__RECORDED DATA__
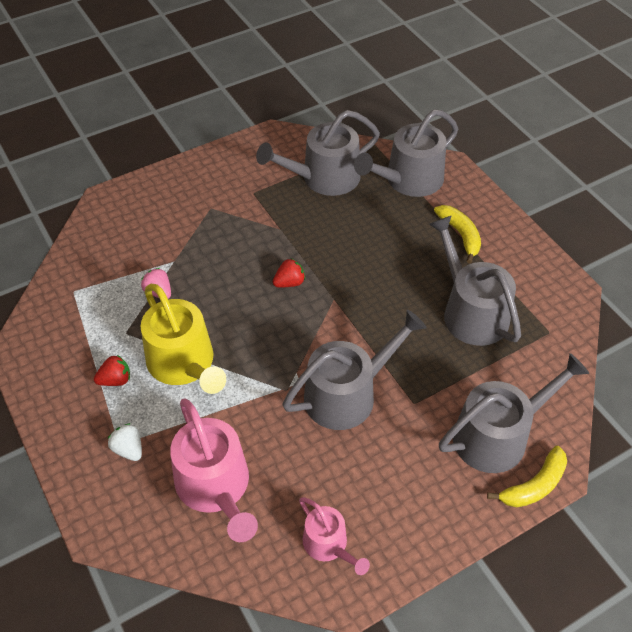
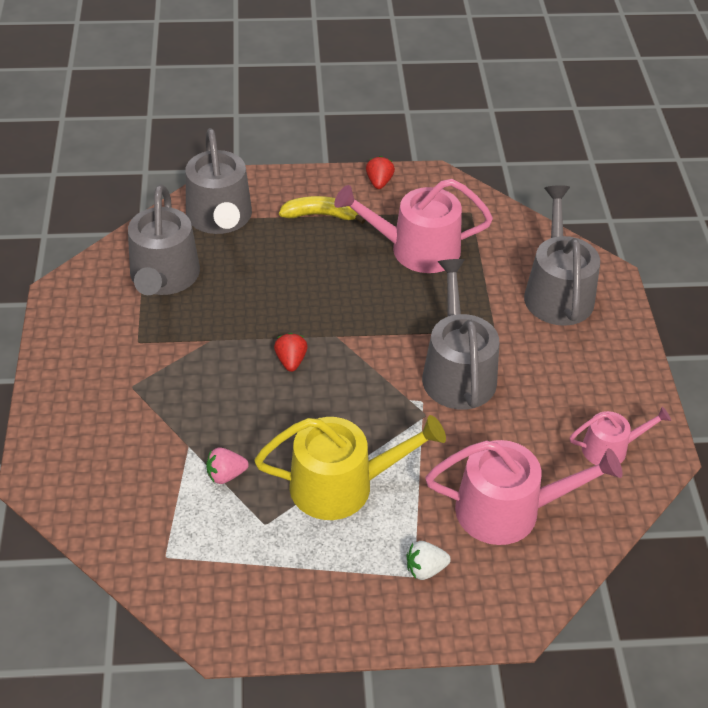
camera: 65 degrees left, 5 degrees down
(115, 380) = (326, 553): red strawberry -> red strawberry (379, 182)
(471, 312) = (416, 249): grey watering can -> pink watering can
(534, 485) = (616, 293): yellow banana -> none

__ABOUT THIS EXERCISE__
Return each line of the material exactly as written; exclude the pictures.

__ANSWER SECTION__
camera: 65 degrees left, 5 degrees down
(115, 380) = (326, 553): red strawberry -> red strawberry (379, 182)
(471, 312) = (416, 249): grey watering can -> pink watering can
(534, 485) = (616, 293): yellow banana -> none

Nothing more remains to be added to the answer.